▶ **TO DO**
Examine each line of the data. Copy the line if it includes the word "orange".

▶ **DATA FOR ANALYSIS**
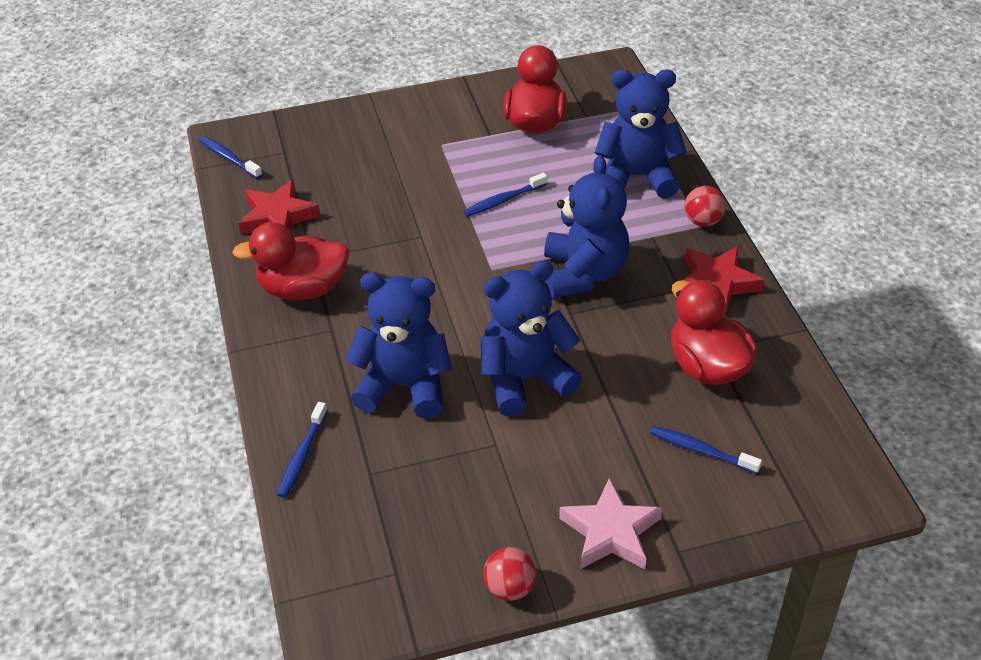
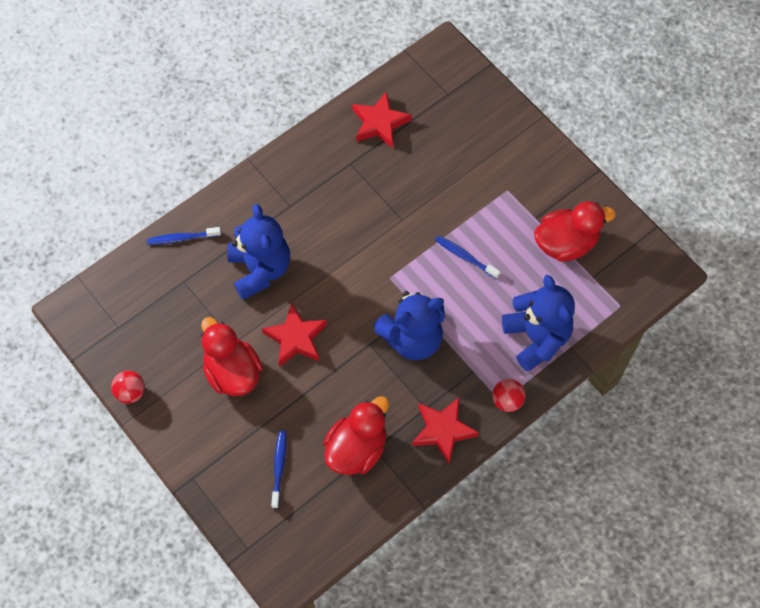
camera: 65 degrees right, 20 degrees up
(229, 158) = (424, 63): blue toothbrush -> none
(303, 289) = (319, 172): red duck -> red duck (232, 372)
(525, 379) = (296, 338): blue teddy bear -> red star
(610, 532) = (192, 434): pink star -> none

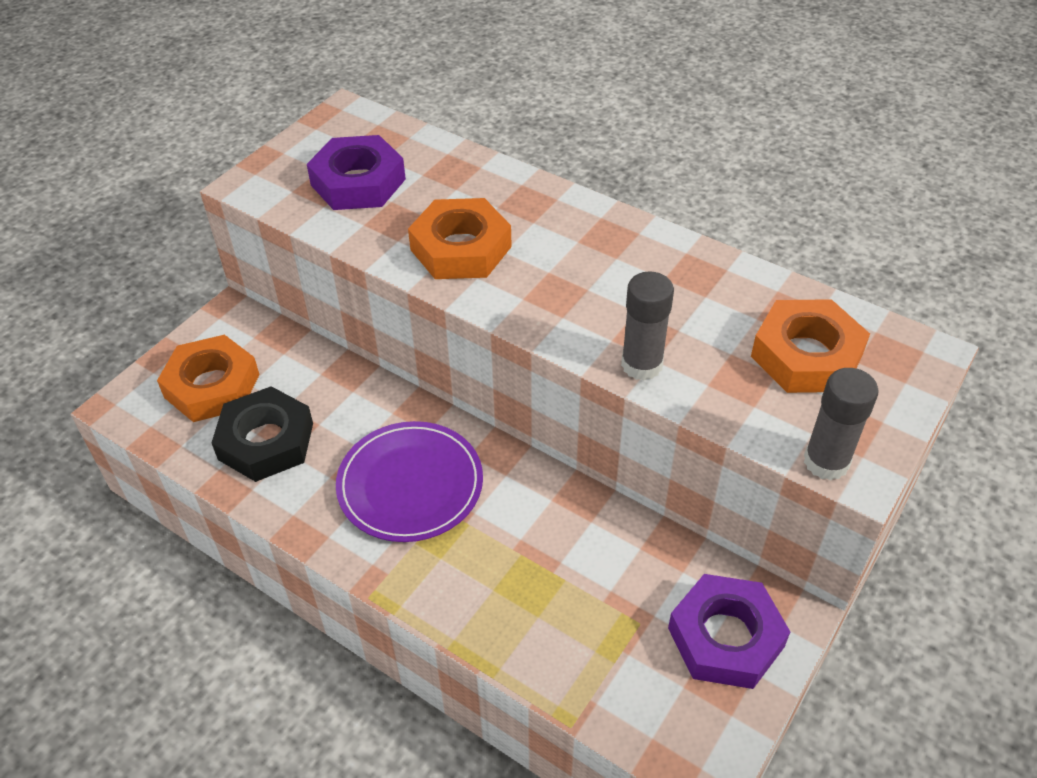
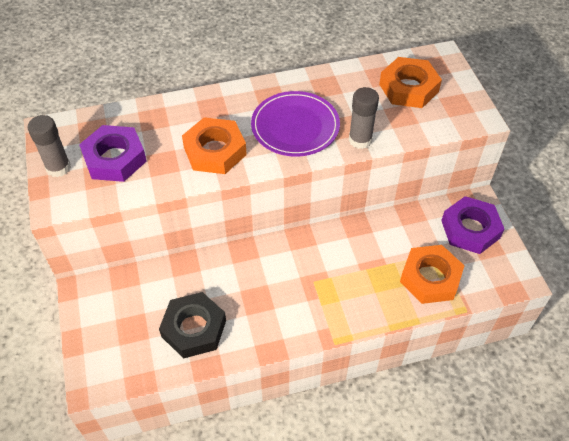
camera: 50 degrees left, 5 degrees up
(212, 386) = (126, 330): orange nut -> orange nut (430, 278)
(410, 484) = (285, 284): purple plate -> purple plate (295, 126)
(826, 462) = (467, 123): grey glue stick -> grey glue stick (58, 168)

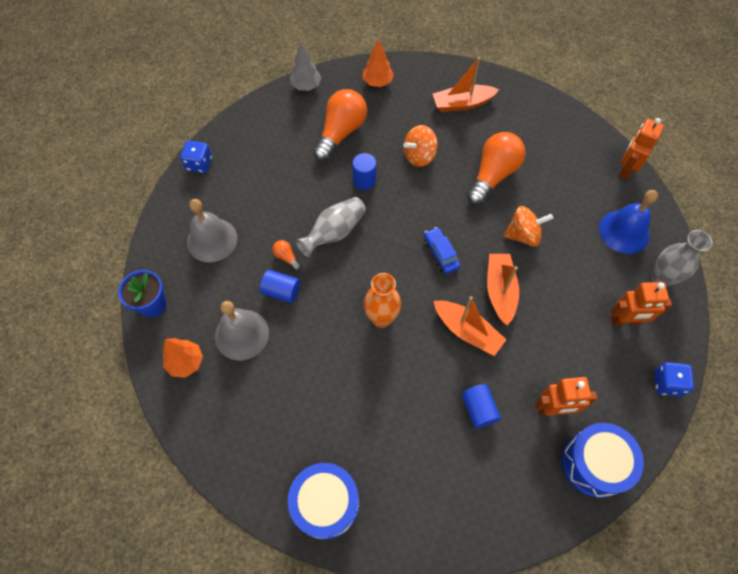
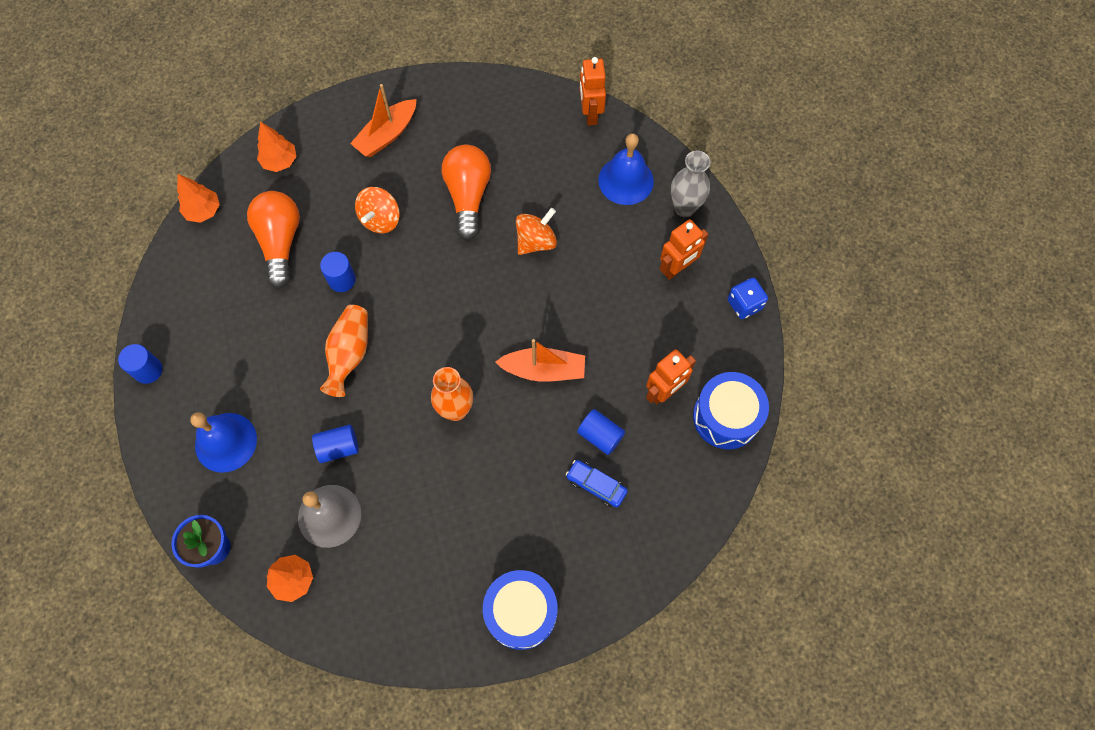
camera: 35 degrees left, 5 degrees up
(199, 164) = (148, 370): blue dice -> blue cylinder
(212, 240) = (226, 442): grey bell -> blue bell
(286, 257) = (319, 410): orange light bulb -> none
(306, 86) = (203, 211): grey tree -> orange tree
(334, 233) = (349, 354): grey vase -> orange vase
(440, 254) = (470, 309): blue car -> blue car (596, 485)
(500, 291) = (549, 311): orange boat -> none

▶ **ANSWER FOR THIS EXERCISE**
(212, 386) = (126, 330): orange nut -> orange nut (430, 278)
(286, 257) = (319, 410): orange light bulb -> none
(306, 86) = (203, 211): grey tree -> orange tree
(334, 233) = (349, 354): grey vase -> orange vase
(500, 291) = (549, 311): orange boat -> none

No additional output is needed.